ASSIGNMENT >>
Could you output the entries that follow exactly, omitting any pictures they contain?
====
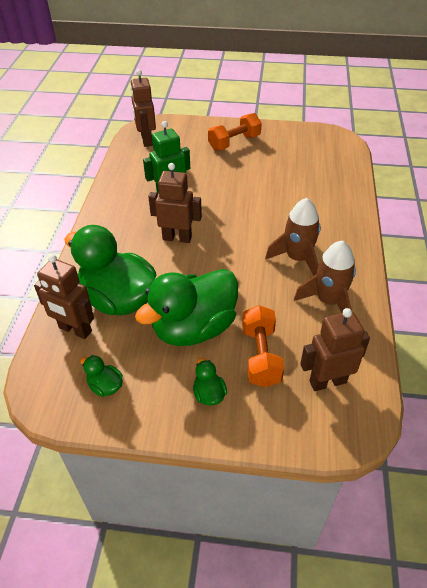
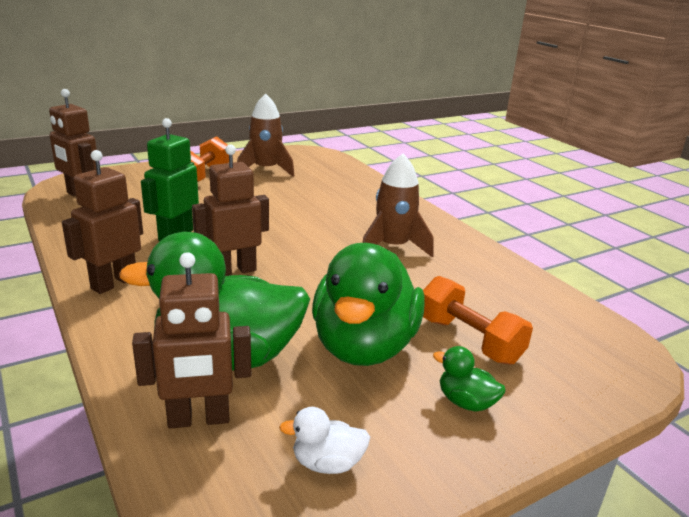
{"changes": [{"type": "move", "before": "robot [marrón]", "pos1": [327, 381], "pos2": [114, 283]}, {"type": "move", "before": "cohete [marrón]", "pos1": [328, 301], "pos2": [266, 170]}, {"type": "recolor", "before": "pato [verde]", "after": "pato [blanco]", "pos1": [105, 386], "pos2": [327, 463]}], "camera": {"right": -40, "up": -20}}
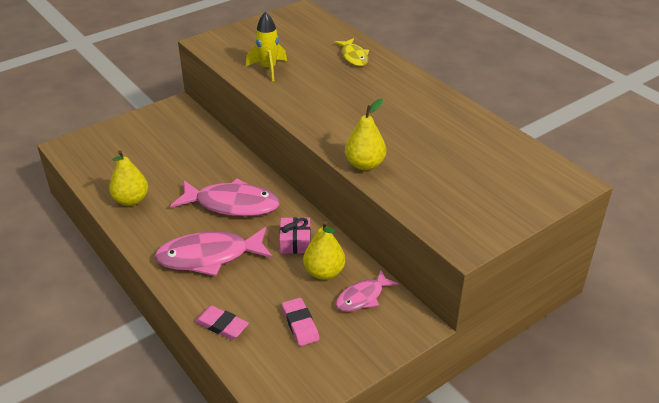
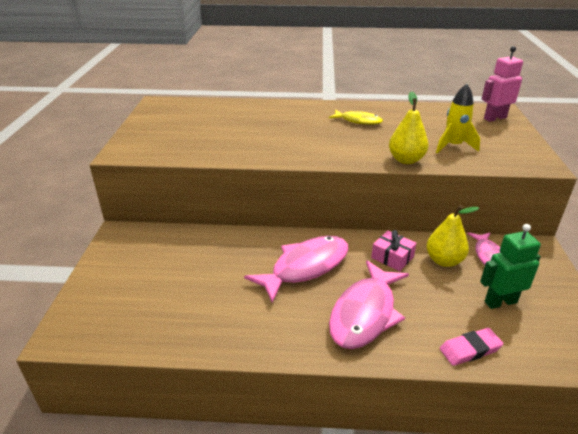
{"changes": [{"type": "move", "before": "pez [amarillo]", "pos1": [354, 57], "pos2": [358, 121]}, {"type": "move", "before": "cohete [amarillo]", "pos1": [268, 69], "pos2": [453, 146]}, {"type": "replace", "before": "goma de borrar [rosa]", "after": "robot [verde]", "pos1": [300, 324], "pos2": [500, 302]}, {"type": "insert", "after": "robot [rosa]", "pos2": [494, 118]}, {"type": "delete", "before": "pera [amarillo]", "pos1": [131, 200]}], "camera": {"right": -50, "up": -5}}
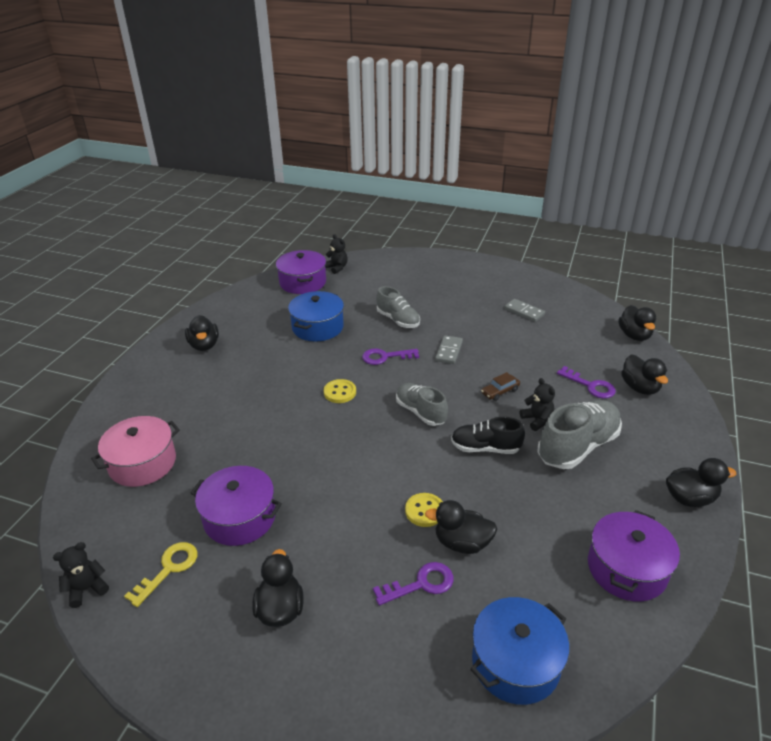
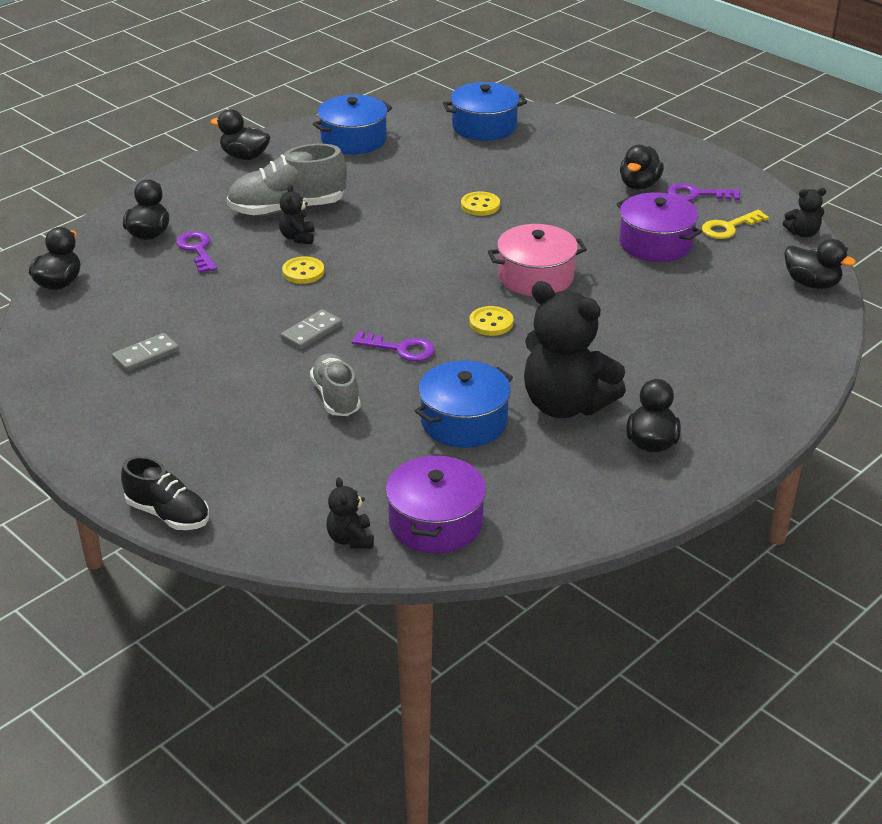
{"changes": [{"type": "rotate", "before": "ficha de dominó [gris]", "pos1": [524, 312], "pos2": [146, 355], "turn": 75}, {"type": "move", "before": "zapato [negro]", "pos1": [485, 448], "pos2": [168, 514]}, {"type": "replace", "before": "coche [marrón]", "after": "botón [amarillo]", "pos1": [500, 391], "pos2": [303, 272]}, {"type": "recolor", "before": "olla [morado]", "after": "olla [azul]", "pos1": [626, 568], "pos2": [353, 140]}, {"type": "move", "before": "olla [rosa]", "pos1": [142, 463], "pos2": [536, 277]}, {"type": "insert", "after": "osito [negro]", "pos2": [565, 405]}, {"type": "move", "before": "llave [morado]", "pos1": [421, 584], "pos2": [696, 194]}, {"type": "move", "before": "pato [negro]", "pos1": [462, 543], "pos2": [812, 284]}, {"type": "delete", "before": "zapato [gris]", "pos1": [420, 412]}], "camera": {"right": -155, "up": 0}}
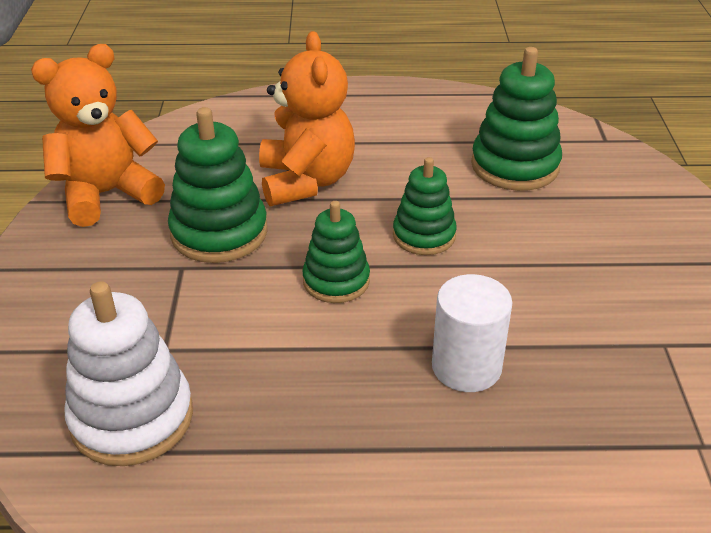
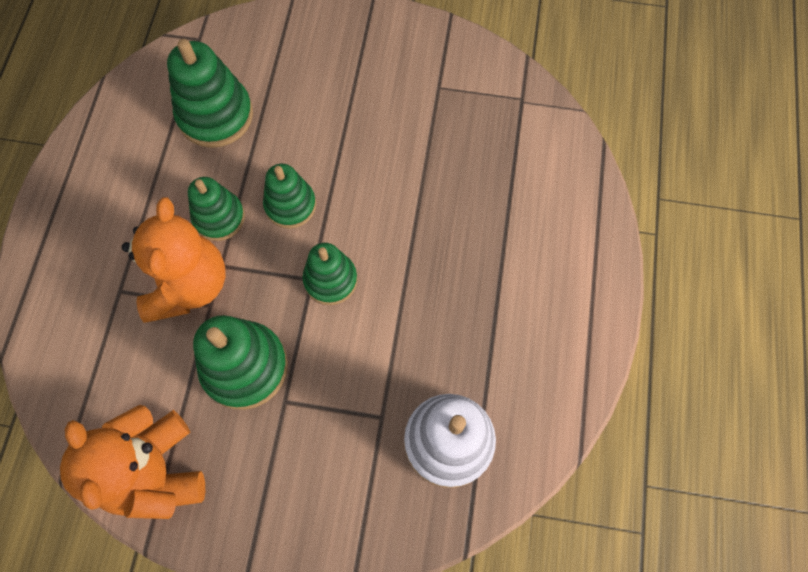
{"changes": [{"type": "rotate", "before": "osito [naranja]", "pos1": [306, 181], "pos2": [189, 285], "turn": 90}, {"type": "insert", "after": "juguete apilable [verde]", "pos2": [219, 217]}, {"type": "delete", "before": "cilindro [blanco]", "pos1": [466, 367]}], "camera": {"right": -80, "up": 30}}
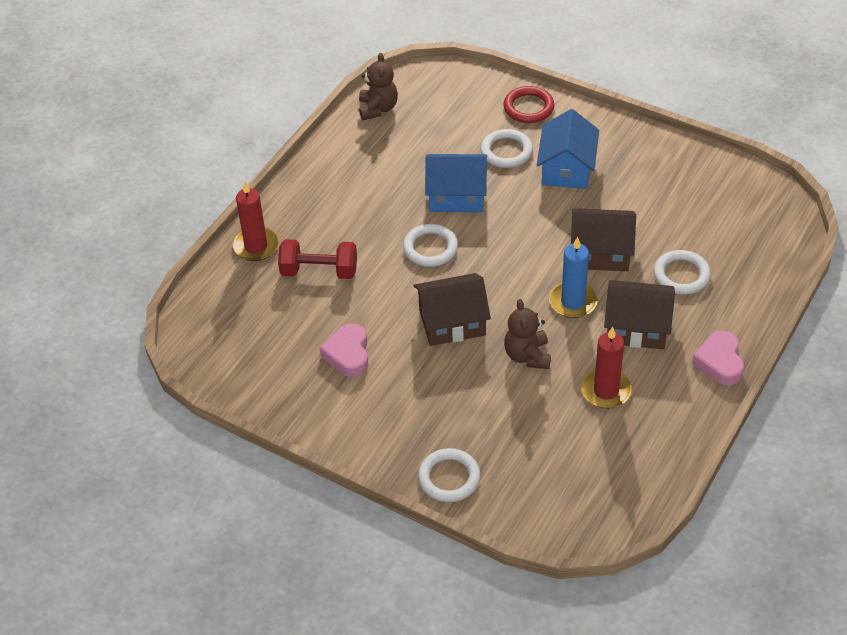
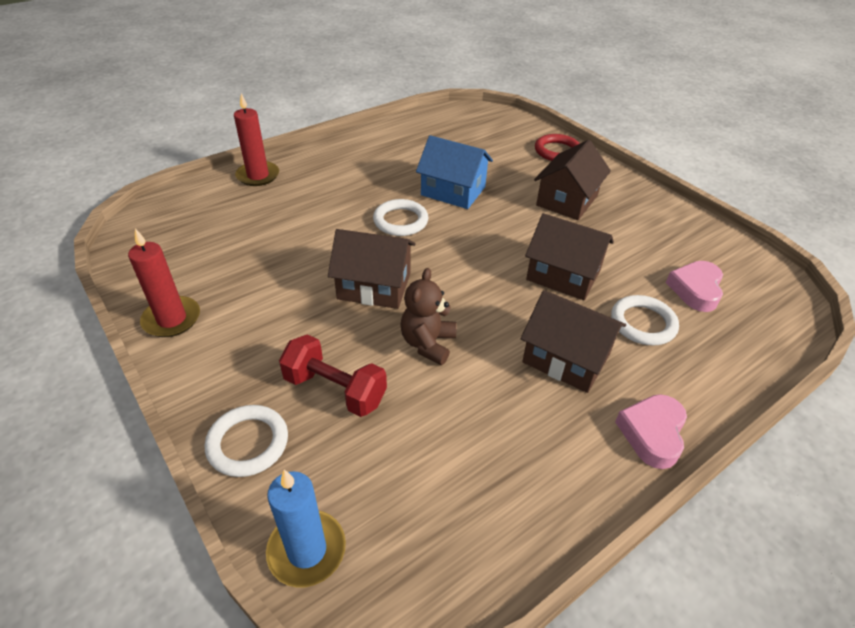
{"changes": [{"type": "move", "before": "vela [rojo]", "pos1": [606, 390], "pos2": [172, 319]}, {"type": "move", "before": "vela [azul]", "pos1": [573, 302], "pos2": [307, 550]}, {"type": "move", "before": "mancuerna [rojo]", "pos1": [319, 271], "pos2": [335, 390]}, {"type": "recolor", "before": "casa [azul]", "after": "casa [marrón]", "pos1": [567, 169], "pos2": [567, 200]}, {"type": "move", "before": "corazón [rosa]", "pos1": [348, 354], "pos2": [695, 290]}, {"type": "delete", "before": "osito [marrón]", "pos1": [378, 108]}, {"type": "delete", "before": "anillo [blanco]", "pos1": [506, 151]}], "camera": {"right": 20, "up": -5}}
====
EXPECTED OUTPUT >>
{"changes": [{"type": "move", "before": "robot [marrón]", "pos1": [327, 381], "pos2": [114, 283]}, {"type": "move", "before": "cohete [marrón]", "pos1": [328, 301], "pos2": [266, 170]}, {"type": "recolor", "before": "pato [verde]", "after": "pato [blanco]", "pos1": [105, 386], "pos2": [327, 463]}], "camera": {"right": -40, "up": -20}}
{"changes": [{"type": "move", "before": "pez [amarillo]", "pos1": [354, 57], "pos2": [358, 121]}, {"type": "move", "before": "cohete [amarillo]", "pos1": [268, 69], "pos2": [453, 146]}, {"type": "replace", "before": "goma de borrar [rosa]", "after": "robot [verde]", "pos1": [300, 324], "pos2": [500, 302]}, {"type": "insert", "after": "robot [rosa]", "pos2": [494, 118]}, {"type": "delete", "before": "pera [amarillo]", "pos1": [131, 200]}], "camera": {"right": -50, "up": -5}}
{"changes": [{"type": "rotate", "before": "ficha de dominó [gris]", "pos1": [524, 312], "pos2": [146, 355], "turn": 75}, {"type": "move", "before": "zapato [negro]", "pos1": [485, 448], "pos2": [168, 514]}, {"type": "replace", "before": "coche [marrón]", "after": "botón [amarillo]", "pos1": [500, 391], "pos2": [303, 272]}, {"type": "recolor", "before": "olla [morado]", "after": "olla [azul]", "pos1": [626, 568], "pos2": [353, 140]}, {"type": "move", "before": "olla [rosa]", "pos1": [142, 463], "pos2": [536, 277]}, {"type": "insert", "after": "osito [negro]", "pos2": [565, 405]}, {"type": "move", "before": "llave [morado]", "pos1": [421, 584], "pos2": [696, 194]}, {"type": "move", "before": "pato [negro]", "pos1": [462, 543], "pos2": [812, 284]}, {"type": "delete", "before": "zapato [gris]", "pos1": [420, 412]}], "camera": {"right": -155, "up": 0}}
{"changes": [{"type": "rotate", "before": "osito [naranja]", "pos1": [306, 181], "pos2": [189, 285], "turn": 90}, {"type": "insert", "after": "juguete apilable [verde]", "pos2": [219, 217]}, {"type": "delete", "before": "cilindro [blanco]", "pos1": [466, 367]}], "camera": {"right": -80, "up": 30}}
{"changes": [{"type": "move", "before": "vela [rojo]", "pos1": [606, 390], "pos2": [172, 319]}, {"type": "move", "before": "vela [azul]", "pos1": [573, 302], "pos2": [307, 550]}, {"type": "move", "before": "mancuerna [rojo]", "pos1": [319, 271], "pos2": [335, 390]}, {"type": "recolor", "before": "casa [azul]", "after": "casa [marrón]", "pos1": [567, 169], "pos2": [567, 200]}, {"type": "move", "before": "corazón [rosa]", "pos1": [348, 354], "pos2": [695, 290]}, {"type": "delete", "before": "osito [marrón]", "pos1": [378, 108]}, {"type": "delete", "before": "anillo [blanco]", "pos1": [506, 151]}], "camera": {"right": 20, "up": -5}}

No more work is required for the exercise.